---------- Record set ----------

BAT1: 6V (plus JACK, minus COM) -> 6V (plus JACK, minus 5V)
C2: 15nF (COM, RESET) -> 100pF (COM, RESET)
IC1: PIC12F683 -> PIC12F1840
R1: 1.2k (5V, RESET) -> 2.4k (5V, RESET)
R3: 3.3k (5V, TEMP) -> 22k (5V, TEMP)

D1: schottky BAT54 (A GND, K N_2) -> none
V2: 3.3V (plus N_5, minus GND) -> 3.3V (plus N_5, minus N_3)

----------
---------- Record set ----------

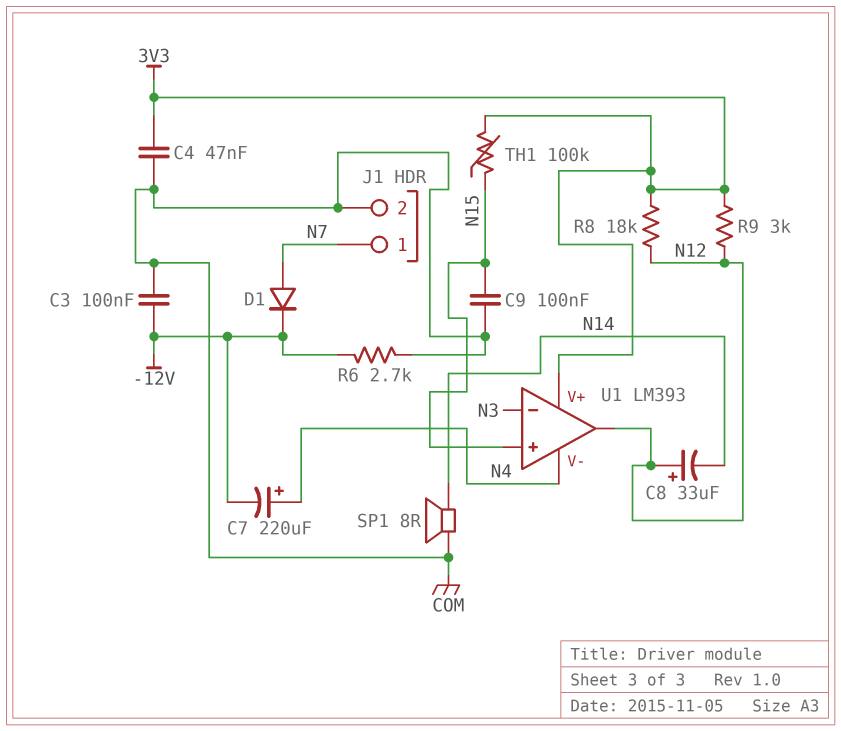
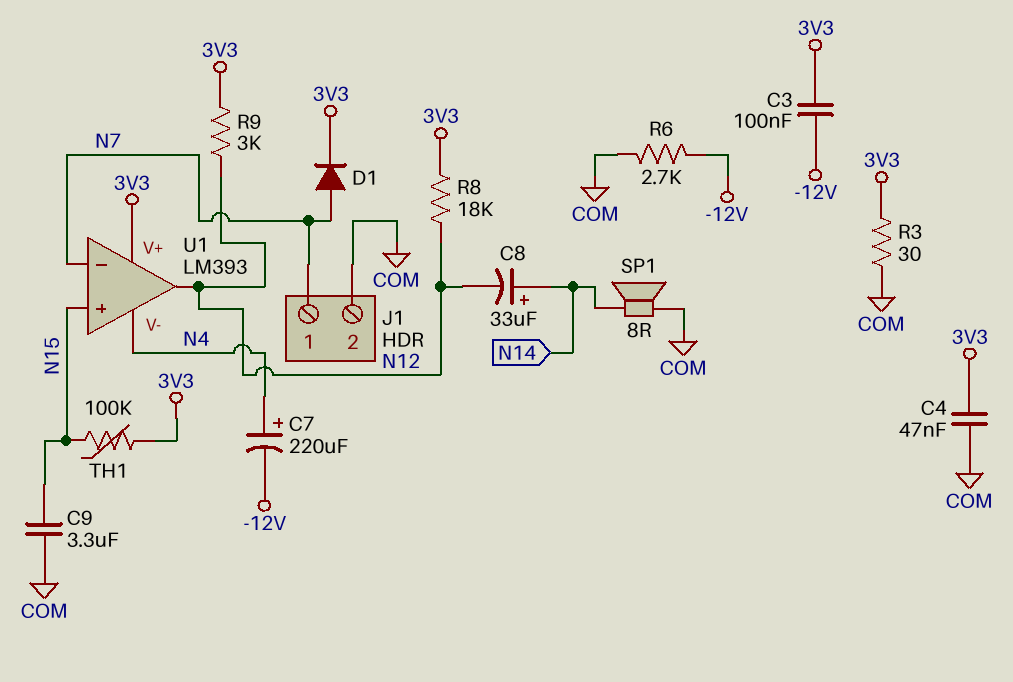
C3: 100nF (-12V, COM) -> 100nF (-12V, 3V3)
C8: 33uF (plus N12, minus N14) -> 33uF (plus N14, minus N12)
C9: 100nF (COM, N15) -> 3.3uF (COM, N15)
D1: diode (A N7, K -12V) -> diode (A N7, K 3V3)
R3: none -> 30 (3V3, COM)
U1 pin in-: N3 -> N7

----------
---------- Record set ----------

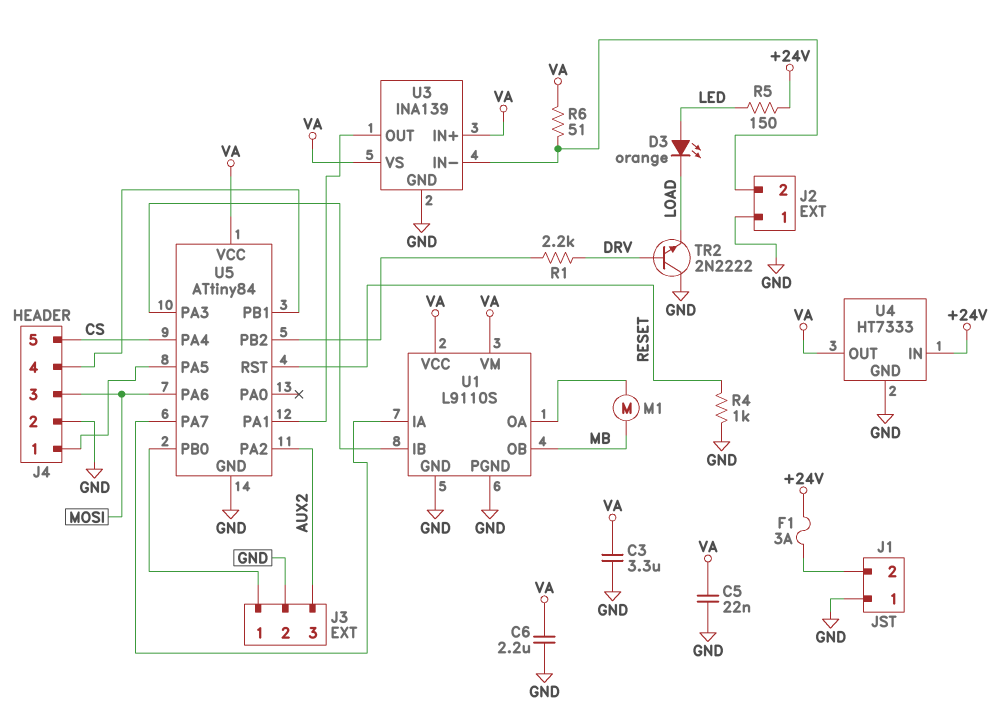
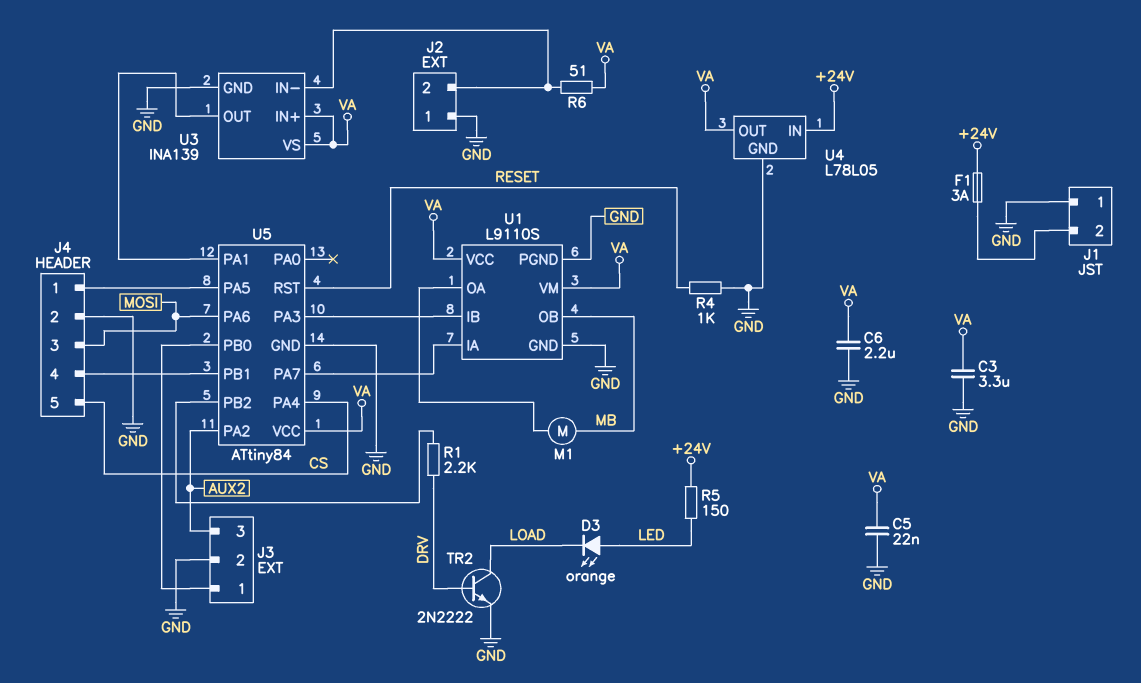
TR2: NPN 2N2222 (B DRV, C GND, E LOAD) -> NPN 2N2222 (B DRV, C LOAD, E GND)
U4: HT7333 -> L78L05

----------

* Task prompt
Reproduce only the lines above, starting at the line with "C3: 100nF (-12V, COM) -> 100nF (-12V, 3V3)" and ending at the line with "U1 pin in-: N3 -> N7", exactly as written.

* Output
C3: 100nF (-12V, COM) -> 100nF (-12V, 3V3)
C8: 33uF (plus N12, minus N14) -> 33uF (plus N14, minus N12)
C9: 100nF (COM, N15) -> 3.3uF (COM, N15)
D1: diode (A N7, K -12V) -> diode (A N7, K 3V3)
R3: none -> 30 (3V3, COM)
U1 pin in-: N3 -> N7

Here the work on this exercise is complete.